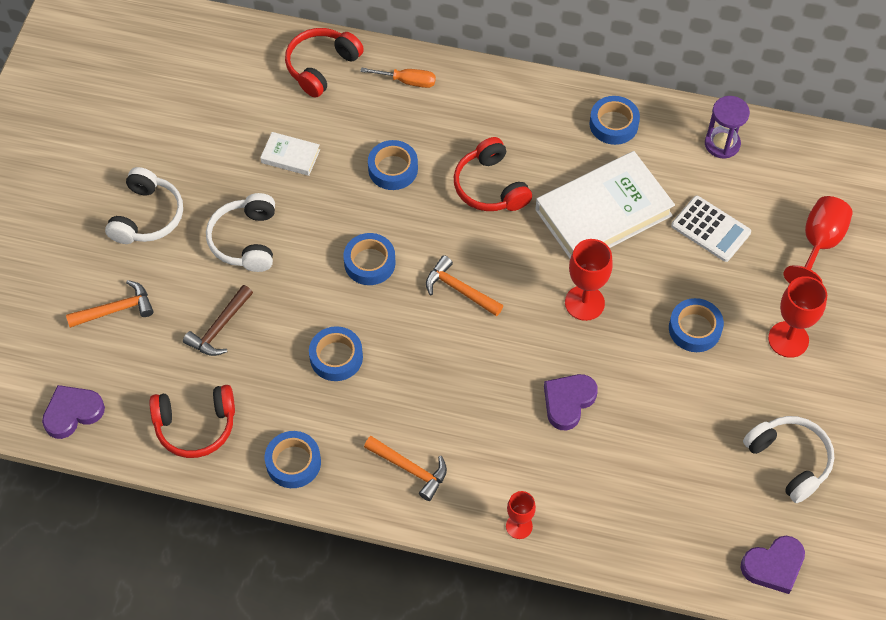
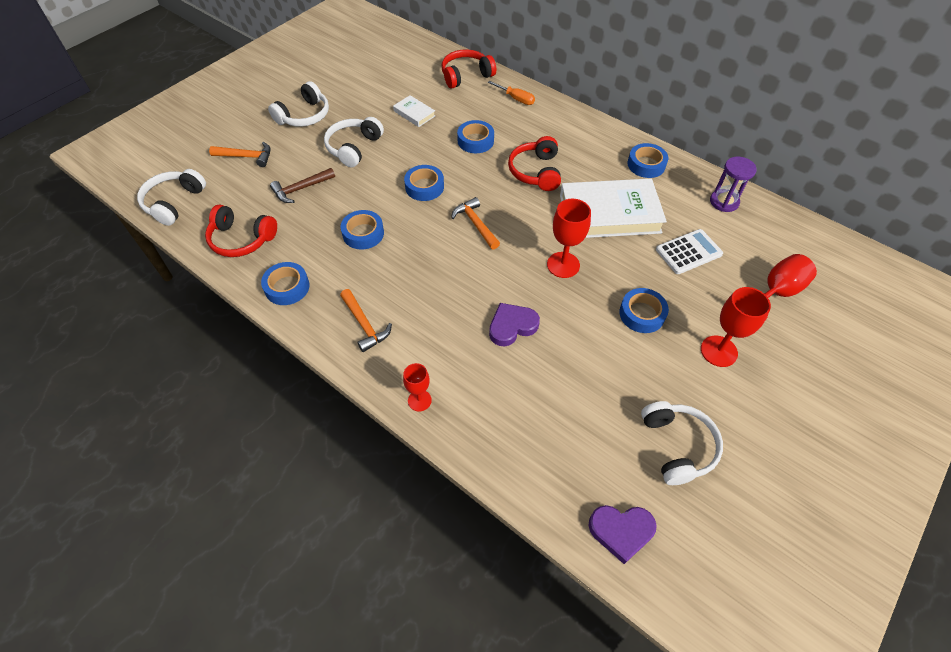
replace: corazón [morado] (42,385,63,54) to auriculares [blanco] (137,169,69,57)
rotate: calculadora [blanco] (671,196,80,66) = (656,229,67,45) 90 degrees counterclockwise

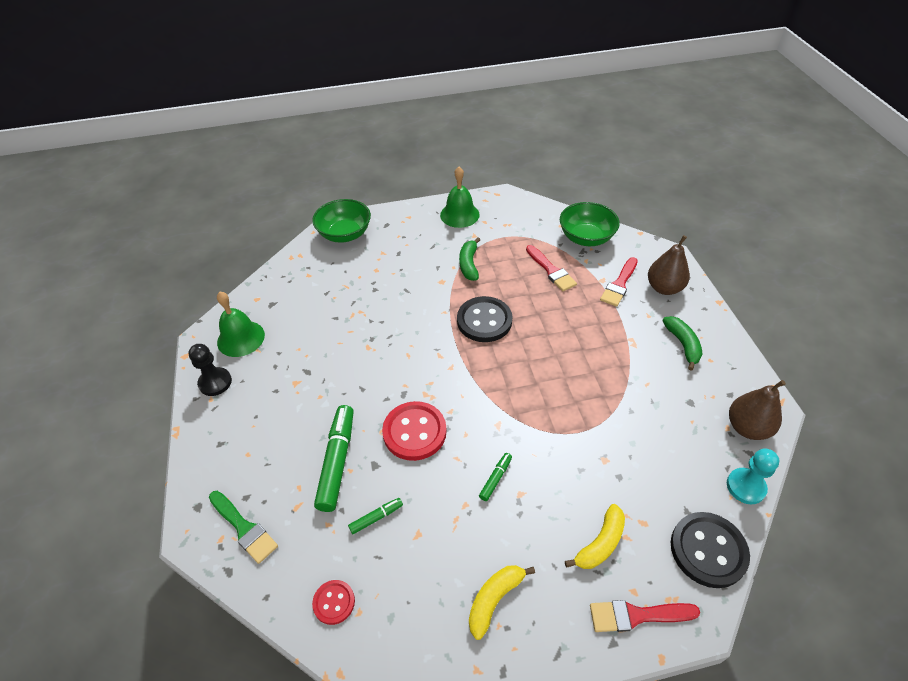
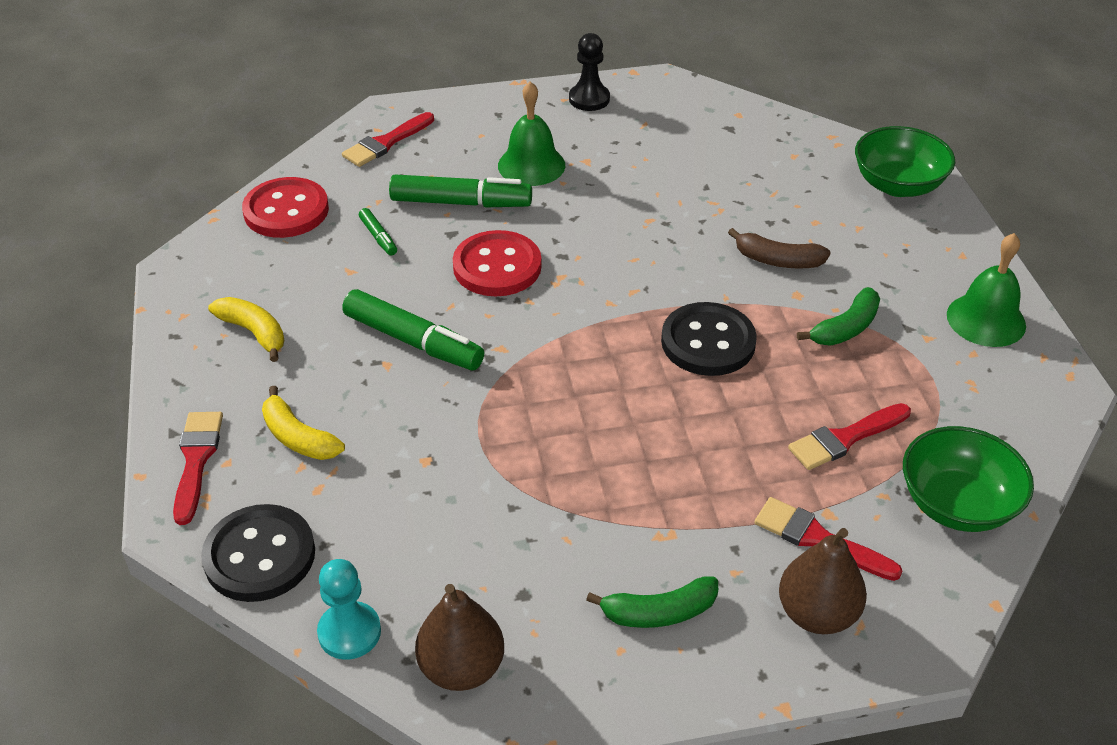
insert: plátano [marrón] (728,228,103,41)
move: campana [verde] (217,292,48,65) to (498,81,67,105)
recolor: pincel [verde] (209,491,69,73) to pincel [rojo] (342,112,92,55)
rotate: plátano [verde] (459,237,21,44) = (797,287,83,59) 135 degrees clockwise
resize: botón [rojo] (312,580,43,45) = (242,177,87,61) x1.84; rotulador [verde] (479,453,33,48) = (342,289,142,81) x2.07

================================

### [AIM OF THE TASK]
All lines from the one containing "rotate: calculadora [blanco]" to the end of the entries should appear in the output exactly as written, with no pictures.

### [COMPLETED EXERCISE]
rotate: calculadora [blanco] (671,196,80,66) = (656,229,67,45) 90 degrees counterclockwise

insert: plátano [marrón] (728,228,103,41)
move: campana [verde] (217,292,48,65) to (498,81,67,105)
recolor: pincel [verde] (209,491,69,73) to pincel [rojo] (342,112,92,55)
rotate: plátano [verde] (459,237,21,44) = (797,287,83,59) 135 degrees clockwise
resize: botón [rojo] (312,580,43,45) = (242,177,87,61) x1.84; rotulador [verde] (479,453,33,48) = (342,289,142,81) x2.07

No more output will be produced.